— Task prompt —
Word for word, restate the listing; omit the pictures.

— Available data —
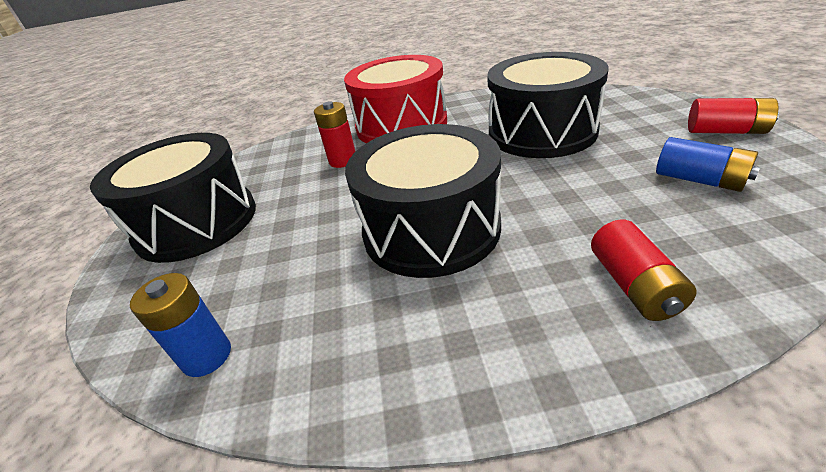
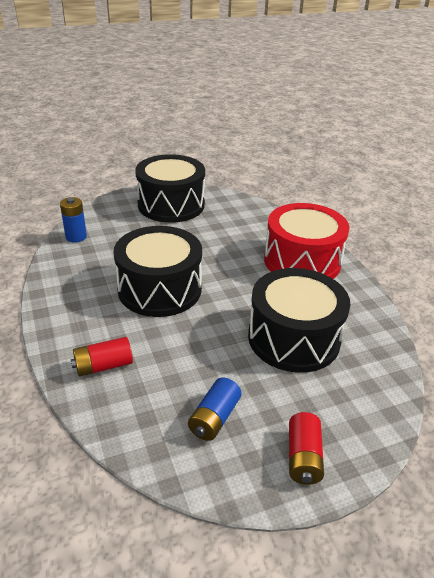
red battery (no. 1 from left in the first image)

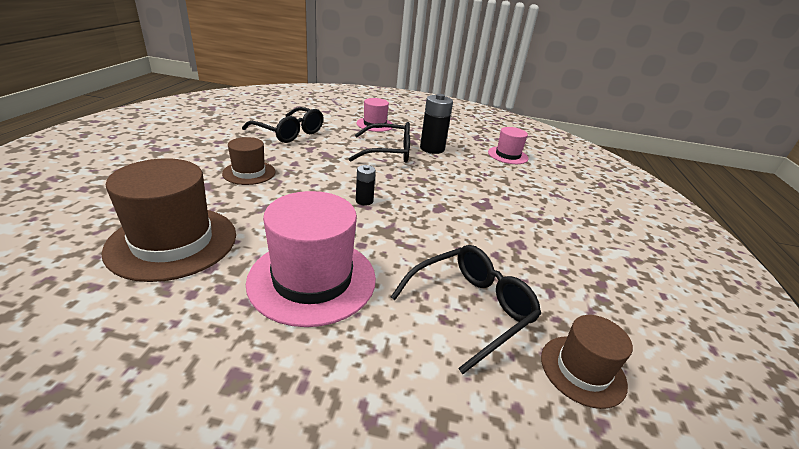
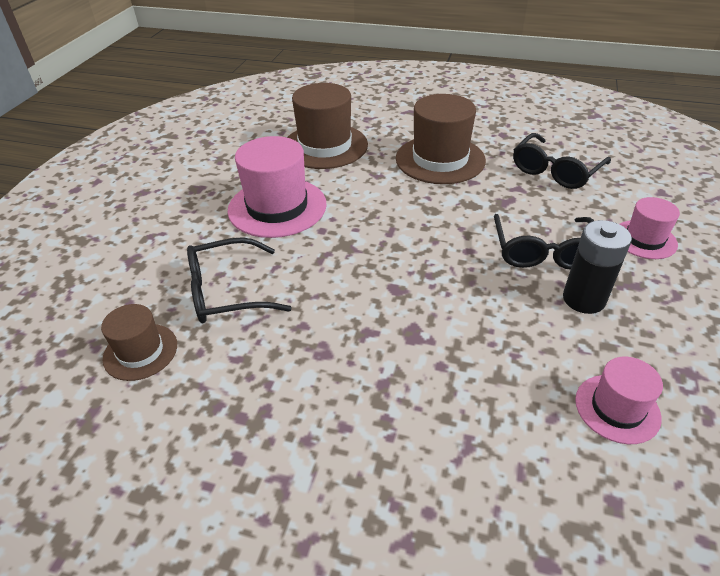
black glasses (no. 1 from left)
brown hat (no. 3 from left)
black battery (no. 1 from left in the first image)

— Completed exercise —
red battery (no. 1 from left in the first image)

black glasses (no. 1 from left)
brown hat (no. 3 from left)
black battery (no. 1 from left in the first image)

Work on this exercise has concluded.